• PROBLEM: Provide an exact reproduction of every entry.

BEGIN

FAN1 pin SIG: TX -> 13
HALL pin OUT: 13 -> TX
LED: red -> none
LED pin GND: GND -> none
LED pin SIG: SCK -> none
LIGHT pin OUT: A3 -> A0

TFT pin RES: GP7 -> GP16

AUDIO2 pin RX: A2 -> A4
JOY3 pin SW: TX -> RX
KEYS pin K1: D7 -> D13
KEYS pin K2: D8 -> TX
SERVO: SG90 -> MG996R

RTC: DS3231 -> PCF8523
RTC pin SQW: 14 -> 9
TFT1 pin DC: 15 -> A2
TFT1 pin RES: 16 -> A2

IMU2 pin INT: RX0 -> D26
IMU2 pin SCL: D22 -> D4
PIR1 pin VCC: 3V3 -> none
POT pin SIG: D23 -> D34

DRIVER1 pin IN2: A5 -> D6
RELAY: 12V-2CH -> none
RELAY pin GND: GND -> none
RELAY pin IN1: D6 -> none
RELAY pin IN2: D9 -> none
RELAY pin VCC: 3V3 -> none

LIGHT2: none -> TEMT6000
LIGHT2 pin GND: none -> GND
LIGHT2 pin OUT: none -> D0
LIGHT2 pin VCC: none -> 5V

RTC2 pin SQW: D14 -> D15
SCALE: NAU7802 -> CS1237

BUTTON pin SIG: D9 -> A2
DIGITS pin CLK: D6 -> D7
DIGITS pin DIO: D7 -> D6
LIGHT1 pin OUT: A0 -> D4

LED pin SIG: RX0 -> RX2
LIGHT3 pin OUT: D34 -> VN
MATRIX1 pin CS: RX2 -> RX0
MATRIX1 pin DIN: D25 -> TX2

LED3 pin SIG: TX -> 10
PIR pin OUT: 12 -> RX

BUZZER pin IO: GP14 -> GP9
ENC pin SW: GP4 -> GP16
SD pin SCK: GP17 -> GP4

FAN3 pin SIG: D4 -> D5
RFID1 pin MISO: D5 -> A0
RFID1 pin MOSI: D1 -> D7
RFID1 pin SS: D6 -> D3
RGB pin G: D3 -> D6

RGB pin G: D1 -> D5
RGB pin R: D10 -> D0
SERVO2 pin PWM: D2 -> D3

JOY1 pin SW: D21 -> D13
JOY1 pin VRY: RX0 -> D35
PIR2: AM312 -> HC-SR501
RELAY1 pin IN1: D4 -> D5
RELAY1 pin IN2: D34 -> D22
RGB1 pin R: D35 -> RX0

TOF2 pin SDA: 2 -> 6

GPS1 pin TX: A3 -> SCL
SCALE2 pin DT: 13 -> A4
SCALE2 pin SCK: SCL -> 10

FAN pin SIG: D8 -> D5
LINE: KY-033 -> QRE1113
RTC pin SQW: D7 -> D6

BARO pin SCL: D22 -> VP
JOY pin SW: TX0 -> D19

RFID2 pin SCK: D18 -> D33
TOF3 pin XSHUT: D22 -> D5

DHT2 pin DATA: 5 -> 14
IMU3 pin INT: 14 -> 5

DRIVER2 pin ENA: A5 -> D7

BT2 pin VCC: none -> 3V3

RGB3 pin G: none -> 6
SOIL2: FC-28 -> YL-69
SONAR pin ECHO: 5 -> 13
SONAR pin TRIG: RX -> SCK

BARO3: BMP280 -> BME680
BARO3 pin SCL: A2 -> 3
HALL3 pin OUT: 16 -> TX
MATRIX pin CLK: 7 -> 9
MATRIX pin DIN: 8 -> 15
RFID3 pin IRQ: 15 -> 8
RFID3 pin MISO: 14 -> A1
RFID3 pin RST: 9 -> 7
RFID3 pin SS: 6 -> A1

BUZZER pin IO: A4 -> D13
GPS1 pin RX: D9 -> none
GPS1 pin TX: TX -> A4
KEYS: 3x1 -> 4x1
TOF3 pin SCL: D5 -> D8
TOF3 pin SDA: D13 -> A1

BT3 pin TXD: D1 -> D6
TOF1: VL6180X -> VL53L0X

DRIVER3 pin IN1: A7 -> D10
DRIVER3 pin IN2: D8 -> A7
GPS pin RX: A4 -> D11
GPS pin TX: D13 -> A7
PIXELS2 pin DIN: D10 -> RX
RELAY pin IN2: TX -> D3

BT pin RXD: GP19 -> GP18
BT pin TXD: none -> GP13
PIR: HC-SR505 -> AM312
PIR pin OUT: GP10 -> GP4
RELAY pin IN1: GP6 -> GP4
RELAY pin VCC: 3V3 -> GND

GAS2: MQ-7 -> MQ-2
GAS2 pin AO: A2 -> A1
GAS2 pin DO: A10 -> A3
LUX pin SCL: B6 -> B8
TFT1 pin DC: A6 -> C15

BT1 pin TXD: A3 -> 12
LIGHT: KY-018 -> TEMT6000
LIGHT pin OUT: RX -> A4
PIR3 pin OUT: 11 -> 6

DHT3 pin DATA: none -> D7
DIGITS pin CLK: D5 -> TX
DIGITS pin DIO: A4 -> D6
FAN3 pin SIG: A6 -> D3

END

• ANSWER BELOW:
FAN1 pin SIG: TX -> 13
HALL pin OUT: 13 -> TX
LED: red -> none
LED pin GND: GND -> none
LED pin SIG: SCK -> none
LIGHT pin OUT: A3 -> A0

TFT pin RES: GP7 -> GP16

AUDIO2 pin RX: A2 -> A4
JOY3 pin SW: TX -> RX
KEYS pin K1: D7 -> D13
KEYS pin K2: D8 -> TX
SERVO: SG90 -> MG996R

RTC: DS3231 -> PCF8523
RTC pin SQW: 14 -> 9
TFT1 pin DC: 15 -> A2
TFT1 pin RES: 16 -> A2

IMU2 pin INT: RX0 -> D26
IMU2 pin SCL: D22 -> D4
PIR1 pin VCC: 3V3 -> none
POT pin SIG: D23 -> D34

DRIVER1 pin IN2: A5 -> D6
RELAY: 12V-2CH -> none
RELAY pin GND: GND -> none
RELAY pin IN1: D6 -> none
RELAY pin IN2: D9 -> none
RELAY pin VCC: 3V3 -> none

LIGHT2: none -> TEMT6000
LIGHT2 pin GND: none -> GND
LIGHT2 pin OUT: none -> D0
LIGHT2 pin VCC: none -> 5V

RTC2 pin SQW: D14 -> D15
SCALE: NAU7802 -> CS1237

BUTTON pin SIG: D9 -> A2
DIGITS pin CLK: D6 -> D7
DIGITS pin DIO: D7 -> D6
LIGHT1 pin OUT: A0 -> D4

LED pin SIG: RX0 -> RX2
LIGHT3 pin OUT: D34 -> VN
MATRIX1 pin CS: RX2 -> RX0
MATRIX1 pin DIN: D25 -> TX2

LED3 pin SIG: TX -> 10
PIR pin OUT: 12 -> RX

BUZZER pin IO: GP14 -> GP9
ENC pin SW: GP4 -> GP16
SD pin SCK: GP17 -> GP4

FAN3 pin SIG: D4 -> D5
RFID1 pin MISO: D5 -> A0
RFID1 pin MOSI: D1 -> D7
RFID1 pin SS: D6 -> D3
RGB pin G: D3 -> D6

RGB pin G: D1 -> D5
RGB pin R: D10 -> D0
SERVO2 pin PWM: D2 -> D3

JOY1 pin SW: D21 -> D13
JOY1 pin VRY: RX0 -> D35
PIR2: AM312 -> HC-SR501
RELAY1 pin IN1: D4 -> D5
RELAY1 pin IN2: D34 -> D22
RGB1 pin R: D35 -> RX0

TOF2 pin SDA: 2 -> 6

GPS1 pin TX: A3 -> SCL
SCALE2 pin DT: 13 -> A4
SCALE2 pin SCK: SCL -> 10

FAN pin SIG: D8 -> D5
LINE: KY-033 -> QRE1113
RTC pin SQW: D7 -> D6

BARO pin SCL: D22 -> VP
JOY pin SW: TX0 -> D19

RFID2 pin SCK: D18 -> D33
TOF3 pin XSHUT: D22 -> D5

DHT2 pin DATA: 5 -> 14
IMU3 pin INT: 14 -> 5

DRIVER2 pin ENA: A5 -> D7

BT2 pin VCC: none -> 3V3

RGB3 pin G: none -> 6
SOIL2: FC-28 -> YL-69
SONAR pin ECHO: 5 -> 13
SONAR pin TRIG: RX -> SCK

BARO3: BMP280 -> BME680
BARO3 pin SCL: A2 -> 3
HALL3 pin OUT: 16 -> TX
MATRIX pin CLK: 7 -> 9
MATRIX pin DIN: 8 -> 15
RFID3 pin IRQ: 15 -> 8
RFID3 pin MISO: 14 -> A1
RFID3 pin RST: 9 -> 7
RFID3 pin SS: 6 -> A1

BUZZER pin IO: A4 -> D13
GPS1 pin RX: D9 -> none
GPS1 pin TX: TX -> A4
KEYS: 3x1 -> 4x1
TOF3 pin SCL: D5 -> D8
TOF3 pin SDA: D13 -> A1

BT3 pin TXD: D1 -> D6
TOF1: VL6180X -> VL53L0X

DRIVER3 pin IN1: A7 -> D10
DRIVER3 pin IN2: D8 -> A7
GPS pin RX: A4 -> D11
GPS pin TX: D13 -> A7
PIXELS2 pin DIN: D10 -> RX
RELAY pin IN2: TX -> D3

BT pin RXD: GP19 -> GP18
BT pin TXD: none -> GP13
PIR: HC-SR505 -> AM312
PIR pin OUT: GP10 -> GP4
RELAY pin IN1: GP6 -> GP4
RELAY pin VCC: 3V3 -> GND

GAS2: MQ-7 -> MQ-2
GAS2 pin AO: A2 -> A1
GAS2 pin DO: A10 -> A3
LUX pin SCL: B6 -> B8
TFT1 pin DC: A6 -> C15

BT1 pin TXD: A3 -> 12
LIGHT: KY-018 -> TEMT6000
LIGHT pin OUT: RX -> A4
PIR3 pin OUT: 11 -> 6

DHT3 pin DATA: none -> D7
DIGITS pin CLK: D5 -> TX
DIGITS pin DIO: A4 -> D6
FAN3 pin SIG: A6 -> D3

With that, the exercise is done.